Task directions:
Omit every picture. Return all other data as it stands.

(Object state comparisons)
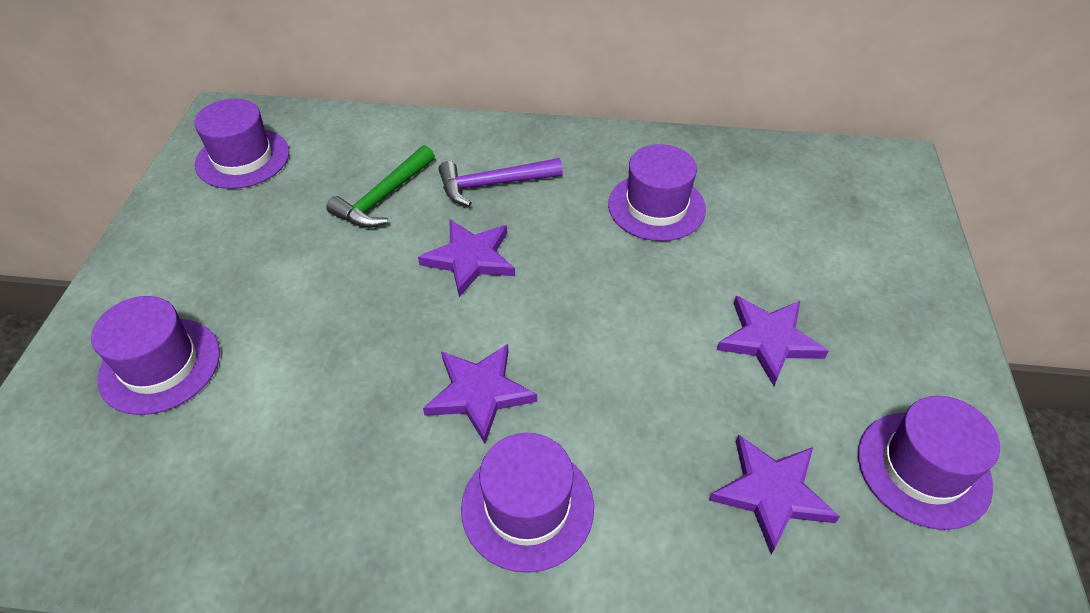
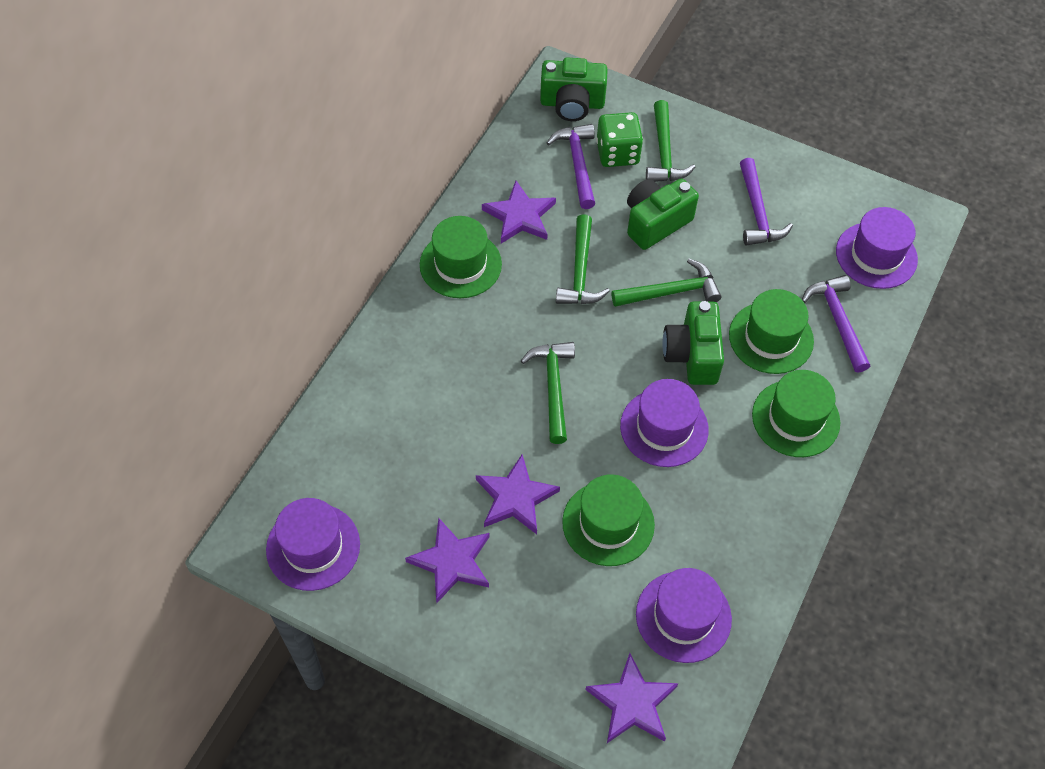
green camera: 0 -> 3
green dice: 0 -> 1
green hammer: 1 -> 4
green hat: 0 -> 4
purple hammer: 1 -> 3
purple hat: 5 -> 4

Response for this exercise:
green camera: 0 -> 3
green dice: 0 -> 1
green hammer: 1 -> 4
green hat: 0 -> 4
purple hammer: 1 -> 3
purple hat: 5 -> 4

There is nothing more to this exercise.